Instructions to follow => Without the pictures, repeat all of the data exactly as it appears below.

Segment Open

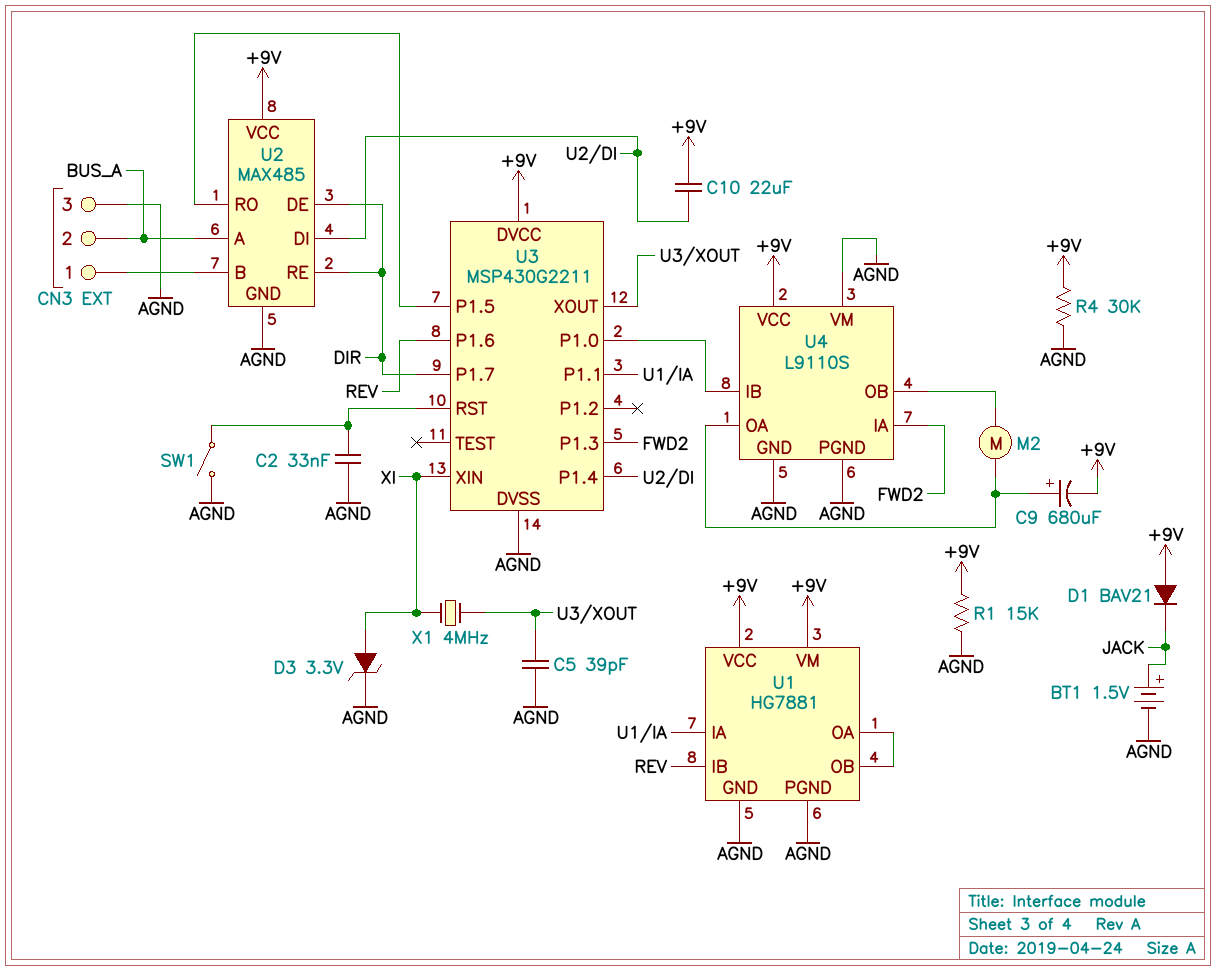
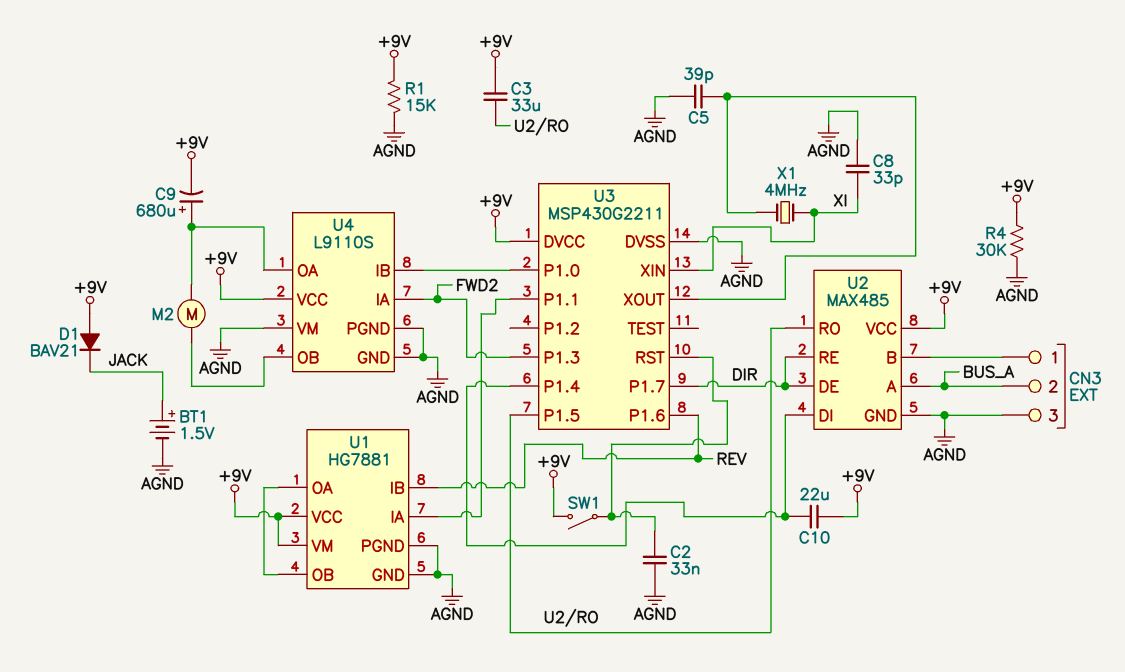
C3: none -> 33uF (+9V, U2/RO)
C8: none -> 33pF (AGND, XI)
D3: zener 3.3V (A XI, K AGND) -> none
SW1: switch (AGND, U3/RST) -> switch (+9V, U3/RST)

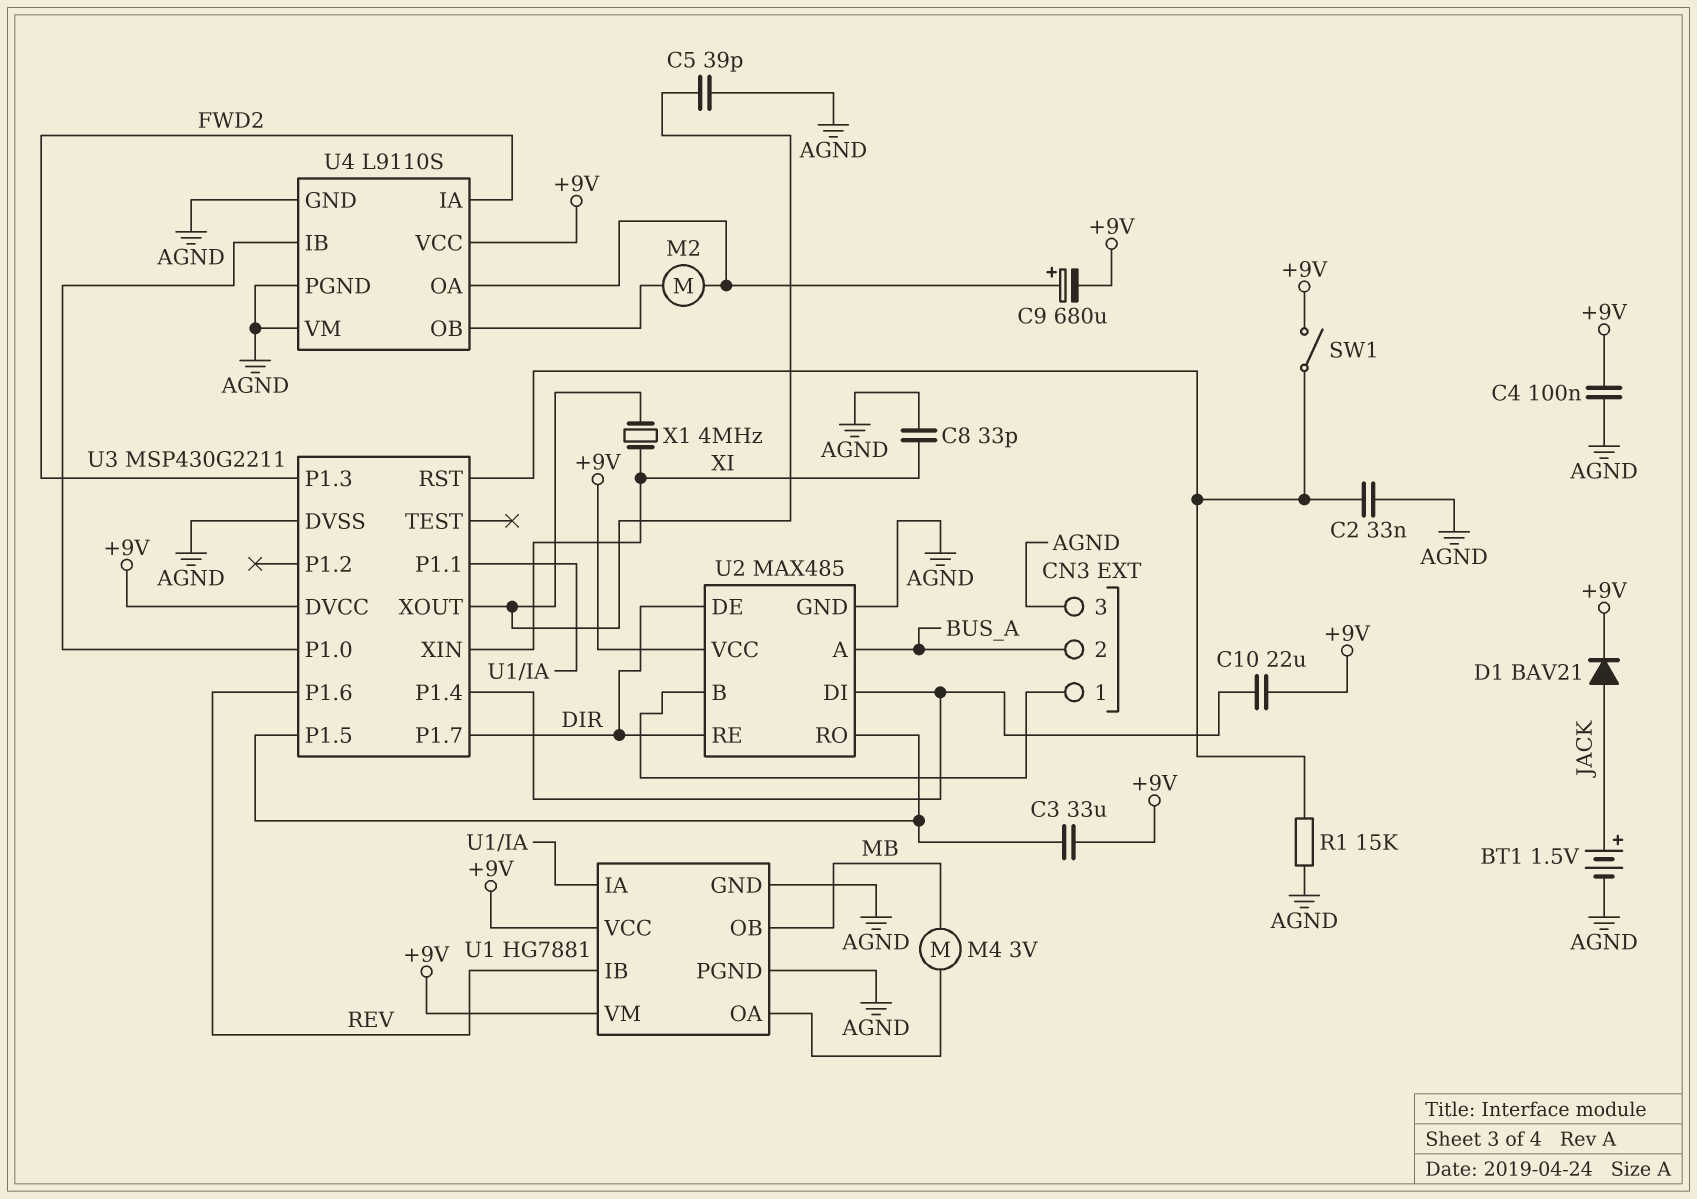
C4: none -> 100nF (+9V, AGND)
D1: diode BAV21 (A +9V, K JACK) -> diode BAV21 (A JACK, K +9V)
M4: none -> motor 3V (MB, U1/OA)
R1: 15k (+9V, AGND) -> 15k (AGND, U3/RST)
R4: 30k (+9V, AGND) -> none
U1 pin OB: U1/OA -> MB

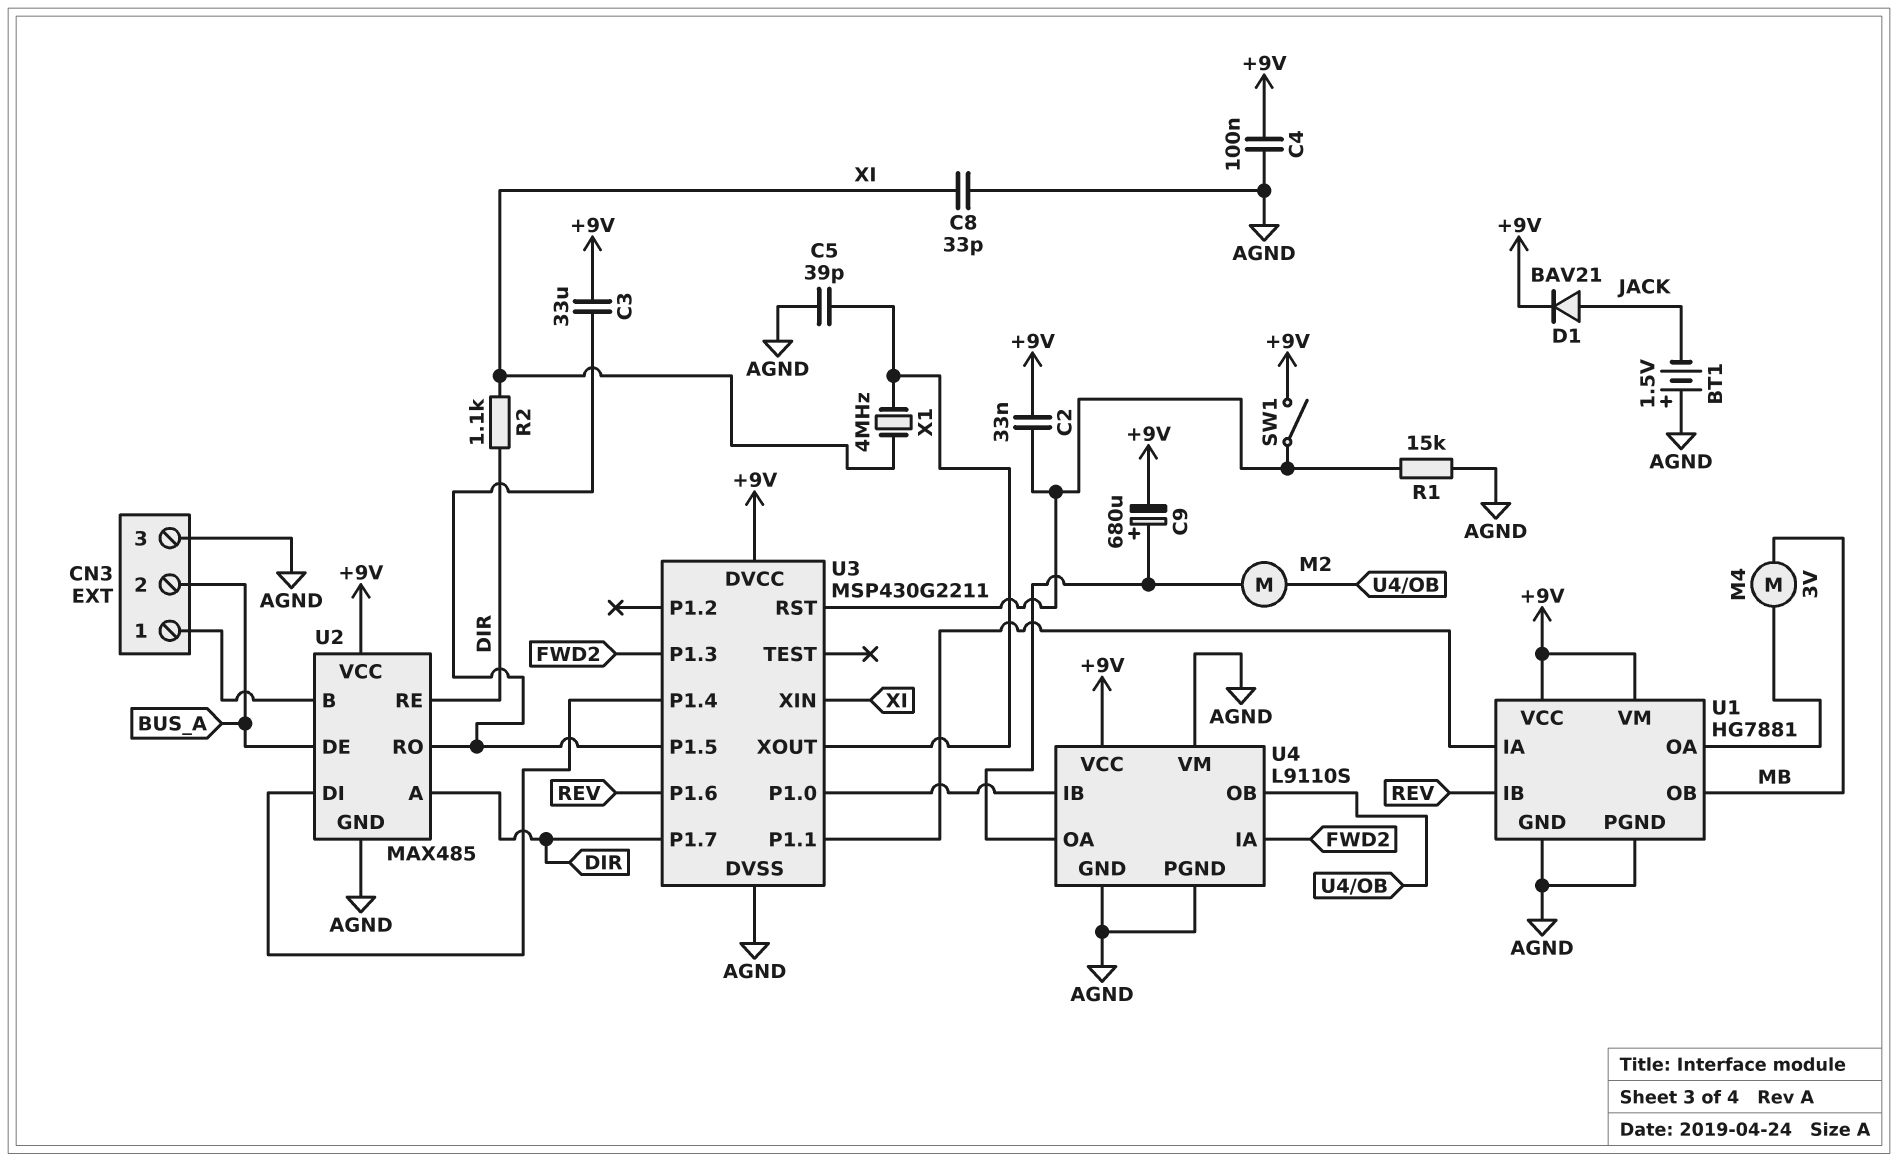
BT1: 1.5V (plus JACK, minus AGND) -> 1.5V (plus AGND, minus JACK)
C2: 33nF (AGND, U3/RST) -> 33nF (+9V, U3/RST)
C10: 22uF (+9V, U2/DI) -> none
R2: none -> 1.1k (DIR, XI)
U2 pin A: BUS_A -> DIR
U2 pin DE: DIR -> BUS_A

Segment Closed

Task result =>
C3: none -> 33uF (+9V, U2/RO)
C8: none -> 33pF (AGND, XI)
D3: zener 3.3V (A XI, K AGND) -> none
SW1: switch (AGND, U3/RST) -> switch (+9V, U3/RST)

C4: none -> 100nF (+9V, AGND)
D1: diode BAV21 (A +9V, K JACK) -> diode BAV21 (A JACK, K +9V)
M4: none -> motor 3V (MB, U1/OA)
R1: 15k (+9V, AGND) -> 15k (AGND, U3/RST)
R4: 30k (+9V, AGND) -> none
U1 pin OB: U1/OA -> MB

BT1: 1.5V (plus JACK, minus AGND) -> 1.5V (plus AGND, minus JACK)
C2: 33nF (AGND, U3/RST) -> 33nF (+9V, U3/RST)
C10: 22uF (+9V, U2/DI) -> none
R2: none -> 1.1k (DIR, XI)
U2 pin A: BUS_A -> DIR
U2 pin DE: DIR -> BUS_A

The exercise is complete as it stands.